*PROBLEM DESCRIPTION*. Output only the lines below from the one containing "R1: none -> 1k (ALARM, GND)" to the one containing "L1: 1uH (LED_A, VA) -> none", exactly as written, both ends kept.

[Start of section]

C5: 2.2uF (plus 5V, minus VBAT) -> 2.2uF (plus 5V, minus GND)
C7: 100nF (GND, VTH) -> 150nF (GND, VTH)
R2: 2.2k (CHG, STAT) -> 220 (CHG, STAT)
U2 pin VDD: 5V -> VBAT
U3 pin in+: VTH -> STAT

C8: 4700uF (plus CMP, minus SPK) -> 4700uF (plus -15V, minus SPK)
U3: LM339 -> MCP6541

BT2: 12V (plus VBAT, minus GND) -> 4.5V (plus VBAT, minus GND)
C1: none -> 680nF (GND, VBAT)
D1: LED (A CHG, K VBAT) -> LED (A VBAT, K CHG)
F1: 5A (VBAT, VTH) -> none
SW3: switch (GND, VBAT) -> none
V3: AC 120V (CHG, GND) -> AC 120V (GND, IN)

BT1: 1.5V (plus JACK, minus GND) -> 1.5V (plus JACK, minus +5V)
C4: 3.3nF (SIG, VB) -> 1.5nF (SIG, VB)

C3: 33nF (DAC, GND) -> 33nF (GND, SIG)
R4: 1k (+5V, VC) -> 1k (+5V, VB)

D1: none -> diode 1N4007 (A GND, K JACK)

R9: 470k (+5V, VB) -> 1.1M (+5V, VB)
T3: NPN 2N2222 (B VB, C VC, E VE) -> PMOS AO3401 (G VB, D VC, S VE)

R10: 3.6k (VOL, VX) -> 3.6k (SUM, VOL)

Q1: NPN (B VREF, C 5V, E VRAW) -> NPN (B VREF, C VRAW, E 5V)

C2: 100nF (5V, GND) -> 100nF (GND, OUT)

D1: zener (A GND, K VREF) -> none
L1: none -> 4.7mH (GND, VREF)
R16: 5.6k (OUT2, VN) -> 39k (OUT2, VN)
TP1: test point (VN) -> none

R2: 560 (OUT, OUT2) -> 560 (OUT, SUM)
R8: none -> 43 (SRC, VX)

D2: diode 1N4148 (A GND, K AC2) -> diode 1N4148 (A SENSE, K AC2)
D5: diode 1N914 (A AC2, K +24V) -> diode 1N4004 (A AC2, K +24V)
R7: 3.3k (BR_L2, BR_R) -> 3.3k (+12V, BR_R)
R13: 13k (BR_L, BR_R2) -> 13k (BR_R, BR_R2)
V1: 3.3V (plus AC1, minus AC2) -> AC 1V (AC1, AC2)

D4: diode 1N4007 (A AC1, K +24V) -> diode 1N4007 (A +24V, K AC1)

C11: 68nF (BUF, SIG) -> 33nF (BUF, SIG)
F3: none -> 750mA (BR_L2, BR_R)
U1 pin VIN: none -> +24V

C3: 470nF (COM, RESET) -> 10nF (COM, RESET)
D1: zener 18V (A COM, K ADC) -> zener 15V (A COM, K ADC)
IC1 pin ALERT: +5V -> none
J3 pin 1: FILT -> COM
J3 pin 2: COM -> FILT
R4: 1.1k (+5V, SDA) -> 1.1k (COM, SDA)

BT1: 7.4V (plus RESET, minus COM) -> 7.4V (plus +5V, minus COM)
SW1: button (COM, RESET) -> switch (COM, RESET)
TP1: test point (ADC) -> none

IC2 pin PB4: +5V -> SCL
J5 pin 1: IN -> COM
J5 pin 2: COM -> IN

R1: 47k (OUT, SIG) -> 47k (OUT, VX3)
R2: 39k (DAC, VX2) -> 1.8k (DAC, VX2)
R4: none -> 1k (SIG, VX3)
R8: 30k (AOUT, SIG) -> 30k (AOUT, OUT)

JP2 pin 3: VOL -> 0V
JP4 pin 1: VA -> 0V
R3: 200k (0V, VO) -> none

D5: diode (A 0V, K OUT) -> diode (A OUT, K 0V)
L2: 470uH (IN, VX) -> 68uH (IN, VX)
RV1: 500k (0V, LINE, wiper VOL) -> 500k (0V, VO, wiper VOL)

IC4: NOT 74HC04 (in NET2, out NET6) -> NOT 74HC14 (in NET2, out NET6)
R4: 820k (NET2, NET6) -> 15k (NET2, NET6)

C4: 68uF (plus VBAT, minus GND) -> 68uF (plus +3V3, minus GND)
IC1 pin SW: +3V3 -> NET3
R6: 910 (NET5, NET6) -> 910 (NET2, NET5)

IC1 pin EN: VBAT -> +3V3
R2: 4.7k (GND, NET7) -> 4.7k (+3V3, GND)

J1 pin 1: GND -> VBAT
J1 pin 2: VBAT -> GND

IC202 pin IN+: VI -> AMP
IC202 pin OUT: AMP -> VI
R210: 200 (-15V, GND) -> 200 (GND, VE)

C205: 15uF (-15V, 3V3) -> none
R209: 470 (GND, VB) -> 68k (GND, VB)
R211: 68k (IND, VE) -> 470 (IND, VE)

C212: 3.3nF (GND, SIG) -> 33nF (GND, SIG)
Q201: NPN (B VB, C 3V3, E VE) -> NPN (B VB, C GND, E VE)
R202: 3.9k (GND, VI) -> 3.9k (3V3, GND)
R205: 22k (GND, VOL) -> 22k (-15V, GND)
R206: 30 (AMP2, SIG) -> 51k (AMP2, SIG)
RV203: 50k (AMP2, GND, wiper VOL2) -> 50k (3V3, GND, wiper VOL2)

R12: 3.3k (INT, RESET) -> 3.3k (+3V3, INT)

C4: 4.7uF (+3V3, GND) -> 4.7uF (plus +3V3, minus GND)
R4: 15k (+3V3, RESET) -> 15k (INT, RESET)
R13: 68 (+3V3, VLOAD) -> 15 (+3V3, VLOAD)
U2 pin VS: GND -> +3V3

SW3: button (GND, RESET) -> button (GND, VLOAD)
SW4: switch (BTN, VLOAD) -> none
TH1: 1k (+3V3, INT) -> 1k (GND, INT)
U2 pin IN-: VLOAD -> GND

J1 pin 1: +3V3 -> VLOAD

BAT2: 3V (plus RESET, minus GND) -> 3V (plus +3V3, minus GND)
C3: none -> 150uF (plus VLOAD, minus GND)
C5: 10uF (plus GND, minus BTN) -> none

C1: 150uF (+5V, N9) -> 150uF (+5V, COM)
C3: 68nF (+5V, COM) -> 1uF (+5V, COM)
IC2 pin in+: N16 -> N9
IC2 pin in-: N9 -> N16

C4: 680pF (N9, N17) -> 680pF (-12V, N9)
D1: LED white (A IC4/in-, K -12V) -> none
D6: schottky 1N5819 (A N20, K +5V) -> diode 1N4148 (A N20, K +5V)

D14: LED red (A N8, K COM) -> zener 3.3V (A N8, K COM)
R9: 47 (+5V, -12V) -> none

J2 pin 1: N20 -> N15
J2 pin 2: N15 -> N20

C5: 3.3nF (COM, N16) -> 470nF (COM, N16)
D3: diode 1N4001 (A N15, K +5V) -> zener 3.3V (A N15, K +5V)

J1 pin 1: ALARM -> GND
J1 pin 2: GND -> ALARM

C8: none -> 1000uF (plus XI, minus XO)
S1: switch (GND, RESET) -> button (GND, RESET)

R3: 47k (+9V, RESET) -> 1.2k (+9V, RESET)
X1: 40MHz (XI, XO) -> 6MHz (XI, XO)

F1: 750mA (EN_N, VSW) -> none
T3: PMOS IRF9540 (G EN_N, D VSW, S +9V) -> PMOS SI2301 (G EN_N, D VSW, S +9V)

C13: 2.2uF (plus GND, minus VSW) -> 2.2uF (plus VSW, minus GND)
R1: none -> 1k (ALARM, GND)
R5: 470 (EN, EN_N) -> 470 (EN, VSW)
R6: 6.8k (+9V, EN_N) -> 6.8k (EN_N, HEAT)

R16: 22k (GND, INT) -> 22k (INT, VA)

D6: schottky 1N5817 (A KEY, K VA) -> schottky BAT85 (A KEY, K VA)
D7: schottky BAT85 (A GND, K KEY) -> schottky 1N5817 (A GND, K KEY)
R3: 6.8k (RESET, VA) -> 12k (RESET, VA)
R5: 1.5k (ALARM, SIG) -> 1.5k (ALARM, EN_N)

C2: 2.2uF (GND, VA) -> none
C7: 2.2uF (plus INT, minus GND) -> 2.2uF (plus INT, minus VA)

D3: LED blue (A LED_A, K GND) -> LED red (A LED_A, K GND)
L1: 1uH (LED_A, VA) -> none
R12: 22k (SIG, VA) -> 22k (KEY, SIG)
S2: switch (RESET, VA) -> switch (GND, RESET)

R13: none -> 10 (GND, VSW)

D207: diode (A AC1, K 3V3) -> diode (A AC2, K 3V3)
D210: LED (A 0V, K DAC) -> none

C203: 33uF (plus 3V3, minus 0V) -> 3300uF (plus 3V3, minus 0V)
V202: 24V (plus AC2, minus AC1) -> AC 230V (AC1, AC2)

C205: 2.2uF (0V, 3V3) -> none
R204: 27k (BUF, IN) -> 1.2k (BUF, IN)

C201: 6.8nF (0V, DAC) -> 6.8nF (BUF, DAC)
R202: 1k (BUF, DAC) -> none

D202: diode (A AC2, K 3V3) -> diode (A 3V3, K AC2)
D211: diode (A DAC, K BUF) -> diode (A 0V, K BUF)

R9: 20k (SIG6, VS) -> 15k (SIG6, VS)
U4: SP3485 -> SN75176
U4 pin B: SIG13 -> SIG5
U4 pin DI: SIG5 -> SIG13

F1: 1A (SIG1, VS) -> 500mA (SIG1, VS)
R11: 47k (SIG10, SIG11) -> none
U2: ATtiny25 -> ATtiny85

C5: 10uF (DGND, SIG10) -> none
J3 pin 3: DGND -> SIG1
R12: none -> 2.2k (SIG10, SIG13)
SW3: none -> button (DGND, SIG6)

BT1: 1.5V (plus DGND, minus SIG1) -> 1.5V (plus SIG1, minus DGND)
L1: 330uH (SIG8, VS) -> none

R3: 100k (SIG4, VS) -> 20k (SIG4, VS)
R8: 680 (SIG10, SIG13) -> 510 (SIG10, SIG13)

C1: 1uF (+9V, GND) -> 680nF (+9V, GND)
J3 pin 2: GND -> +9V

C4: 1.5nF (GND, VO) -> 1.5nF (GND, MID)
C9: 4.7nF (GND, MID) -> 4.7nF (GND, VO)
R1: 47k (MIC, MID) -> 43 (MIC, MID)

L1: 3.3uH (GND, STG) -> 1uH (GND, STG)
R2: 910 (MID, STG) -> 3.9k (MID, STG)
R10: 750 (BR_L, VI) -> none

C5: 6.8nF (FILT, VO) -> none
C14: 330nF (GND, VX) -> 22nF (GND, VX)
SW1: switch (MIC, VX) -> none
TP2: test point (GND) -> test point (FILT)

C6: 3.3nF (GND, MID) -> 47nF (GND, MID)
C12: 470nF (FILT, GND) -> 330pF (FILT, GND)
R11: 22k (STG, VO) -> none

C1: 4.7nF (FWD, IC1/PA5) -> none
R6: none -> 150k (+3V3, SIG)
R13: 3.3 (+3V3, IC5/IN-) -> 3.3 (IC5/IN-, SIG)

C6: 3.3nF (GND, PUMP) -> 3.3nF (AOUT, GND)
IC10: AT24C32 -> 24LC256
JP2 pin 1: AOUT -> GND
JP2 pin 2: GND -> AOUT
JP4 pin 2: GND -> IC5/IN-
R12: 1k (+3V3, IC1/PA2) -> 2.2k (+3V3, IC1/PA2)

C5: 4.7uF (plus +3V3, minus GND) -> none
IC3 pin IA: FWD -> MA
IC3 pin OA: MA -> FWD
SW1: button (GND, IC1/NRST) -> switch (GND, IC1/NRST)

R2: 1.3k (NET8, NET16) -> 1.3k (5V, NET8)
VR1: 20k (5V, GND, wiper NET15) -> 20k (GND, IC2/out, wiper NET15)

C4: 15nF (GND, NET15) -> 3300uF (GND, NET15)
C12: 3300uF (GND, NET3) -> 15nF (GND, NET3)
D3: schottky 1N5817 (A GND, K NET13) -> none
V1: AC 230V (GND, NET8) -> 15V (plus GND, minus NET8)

[End of section]

*SOLUTION FOR THIS TASK*.
R1: none -> 1k (ALARM, GND)
R5: 470 (EN, EN_N) -> 470 (EN, VSW)
R6: 6.8k (+9V, EN_N) -> 6.8k (EN_N, HEAT)

R16: 22k (GND, INT) -> 22k (INT, VA)

D6: schottky 1N5817 (A KEY, K VA) -> schottky BAT85 (A KEY, K VA)
D7: schottky BAT85 (A GND, K KEY) -> schottky 1N5817 (A GND, K KEY)
R3: 6.8k (RESET, VA) -> 12k (RESET, VA)
R5: 1.5k (ALARM, SIG) -> 1.5k (ALARM, EN_N)

C2: 2.2uF (GND, VA) -> none
C7: 2.2uF (plus INT, minus GND) -> 2.2uF (plus INT, minus VA)

D3: LED blue (A LED_A, K GND) -> LED red (A LED_A, K GND)
L1: 1uH (LED_A, VA) -> none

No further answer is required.